● DATA FOR THE TASK:
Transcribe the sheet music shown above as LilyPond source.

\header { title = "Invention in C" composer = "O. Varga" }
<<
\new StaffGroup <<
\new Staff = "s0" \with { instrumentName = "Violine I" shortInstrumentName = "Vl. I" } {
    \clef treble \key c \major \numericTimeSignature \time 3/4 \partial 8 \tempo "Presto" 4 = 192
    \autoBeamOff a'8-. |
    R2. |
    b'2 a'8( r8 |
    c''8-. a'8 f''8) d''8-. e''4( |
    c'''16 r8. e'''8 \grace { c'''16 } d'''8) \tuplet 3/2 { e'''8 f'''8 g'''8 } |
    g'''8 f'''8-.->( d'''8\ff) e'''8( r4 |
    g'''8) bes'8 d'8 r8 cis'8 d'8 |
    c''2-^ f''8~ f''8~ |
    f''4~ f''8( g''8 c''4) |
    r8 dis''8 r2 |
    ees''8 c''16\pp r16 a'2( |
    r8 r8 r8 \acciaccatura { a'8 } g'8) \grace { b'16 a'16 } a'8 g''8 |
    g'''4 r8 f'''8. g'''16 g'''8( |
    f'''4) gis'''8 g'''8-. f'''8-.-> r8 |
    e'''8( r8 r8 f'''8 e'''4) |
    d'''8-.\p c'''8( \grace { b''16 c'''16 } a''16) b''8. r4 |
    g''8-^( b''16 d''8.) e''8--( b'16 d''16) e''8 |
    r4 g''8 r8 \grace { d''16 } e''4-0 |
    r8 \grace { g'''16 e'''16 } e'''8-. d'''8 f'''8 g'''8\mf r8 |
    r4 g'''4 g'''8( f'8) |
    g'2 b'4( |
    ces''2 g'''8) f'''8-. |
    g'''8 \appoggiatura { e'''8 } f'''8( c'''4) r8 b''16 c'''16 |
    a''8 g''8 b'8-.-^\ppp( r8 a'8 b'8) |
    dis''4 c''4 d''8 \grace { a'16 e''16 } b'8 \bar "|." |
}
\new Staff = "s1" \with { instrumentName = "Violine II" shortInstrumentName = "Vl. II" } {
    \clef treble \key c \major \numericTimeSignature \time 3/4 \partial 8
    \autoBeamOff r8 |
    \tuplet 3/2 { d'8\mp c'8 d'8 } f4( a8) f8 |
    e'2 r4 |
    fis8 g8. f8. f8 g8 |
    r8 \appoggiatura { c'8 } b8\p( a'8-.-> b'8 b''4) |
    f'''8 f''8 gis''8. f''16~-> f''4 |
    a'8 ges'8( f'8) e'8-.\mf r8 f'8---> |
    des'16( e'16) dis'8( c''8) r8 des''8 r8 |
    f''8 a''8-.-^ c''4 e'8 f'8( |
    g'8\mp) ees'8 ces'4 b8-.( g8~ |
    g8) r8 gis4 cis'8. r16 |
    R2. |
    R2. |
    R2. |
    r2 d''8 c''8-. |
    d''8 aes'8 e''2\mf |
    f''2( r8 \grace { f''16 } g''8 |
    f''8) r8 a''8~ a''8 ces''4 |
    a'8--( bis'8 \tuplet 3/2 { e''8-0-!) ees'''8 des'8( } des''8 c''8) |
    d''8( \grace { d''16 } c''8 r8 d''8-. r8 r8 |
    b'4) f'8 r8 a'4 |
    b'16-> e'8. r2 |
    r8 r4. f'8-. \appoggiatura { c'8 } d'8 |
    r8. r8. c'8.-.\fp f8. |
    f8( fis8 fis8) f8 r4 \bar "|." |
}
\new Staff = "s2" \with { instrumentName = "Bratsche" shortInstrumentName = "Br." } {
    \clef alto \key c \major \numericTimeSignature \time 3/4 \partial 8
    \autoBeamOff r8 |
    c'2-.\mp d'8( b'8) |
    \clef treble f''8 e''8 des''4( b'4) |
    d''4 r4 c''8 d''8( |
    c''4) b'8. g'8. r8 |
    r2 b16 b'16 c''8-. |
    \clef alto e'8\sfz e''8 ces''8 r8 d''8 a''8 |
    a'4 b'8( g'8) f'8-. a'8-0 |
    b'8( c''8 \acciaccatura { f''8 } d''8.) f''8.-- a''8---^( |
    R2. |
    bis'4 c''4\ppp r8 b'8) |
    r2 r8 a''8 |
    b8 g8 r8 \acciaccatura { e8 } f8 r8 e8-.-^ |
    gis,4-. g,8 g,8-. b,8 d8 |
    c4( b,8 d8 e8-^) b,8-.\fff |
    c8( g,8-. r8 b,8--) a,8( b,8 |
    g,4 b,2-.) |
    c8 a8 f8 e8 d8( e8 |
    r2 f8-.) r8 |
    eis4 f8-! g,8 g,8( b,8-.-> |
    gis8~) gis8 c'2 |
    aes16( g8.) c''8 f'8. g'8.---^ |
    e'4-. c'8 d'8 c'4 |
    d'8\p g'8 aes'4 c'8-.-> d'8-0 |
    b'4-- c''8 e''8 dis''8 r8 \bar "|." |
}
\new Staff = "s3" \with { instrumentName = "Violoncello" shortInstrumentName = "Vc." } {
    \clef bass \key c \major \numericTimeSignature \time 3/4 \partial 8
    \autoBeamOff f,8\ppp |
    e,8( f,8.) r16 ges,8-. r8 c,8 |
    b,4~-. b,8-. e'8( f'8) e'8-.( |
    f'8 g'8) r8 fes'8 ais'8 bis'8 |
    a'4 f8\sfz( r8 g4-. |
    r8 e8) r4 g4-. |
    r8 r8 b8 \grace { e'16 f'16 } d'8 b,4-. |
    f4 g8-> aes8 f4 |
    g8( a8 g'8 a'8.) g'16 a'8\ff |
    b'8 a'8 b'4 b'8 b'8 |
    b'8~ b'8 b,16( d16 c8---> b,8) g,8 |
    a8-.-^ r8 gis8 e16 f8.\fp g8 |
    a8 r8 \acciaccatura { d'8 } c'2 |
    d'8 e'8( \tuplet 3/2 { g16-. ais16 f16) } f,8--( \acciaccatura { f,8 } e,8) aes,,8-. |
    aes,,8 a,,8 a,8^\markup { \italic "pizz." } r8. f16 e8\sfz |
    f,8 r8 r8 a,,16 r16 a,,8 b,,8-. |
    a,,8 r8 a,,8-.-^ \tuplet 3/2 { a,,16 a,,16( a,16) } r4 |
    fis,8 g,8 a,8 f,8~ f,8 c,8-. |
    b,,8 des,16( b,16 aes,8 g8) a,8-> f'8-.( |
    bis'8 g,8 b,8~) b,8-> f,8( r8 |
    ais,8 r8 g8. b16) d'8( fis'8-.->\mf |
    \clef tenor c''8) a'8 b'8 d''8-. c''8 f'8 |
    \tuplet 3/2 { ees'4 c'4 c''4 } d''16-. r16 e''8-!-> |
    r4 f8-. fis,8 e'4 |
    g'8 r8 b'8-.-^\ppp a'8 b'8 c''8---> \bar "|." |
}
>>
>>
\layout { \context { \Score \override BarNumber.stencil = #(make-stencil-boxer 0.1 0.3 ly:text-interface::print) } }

● TASK DIRECTIONS:
Show every line in the items that contains the string "alto".

● THE SOLUTION:
    \clef alto \key c \major \numericTimeSignature \time 3/4 \partial 8
    \clef alto e'8\sfz e''8 ces''8 r8 d''8 a''8 |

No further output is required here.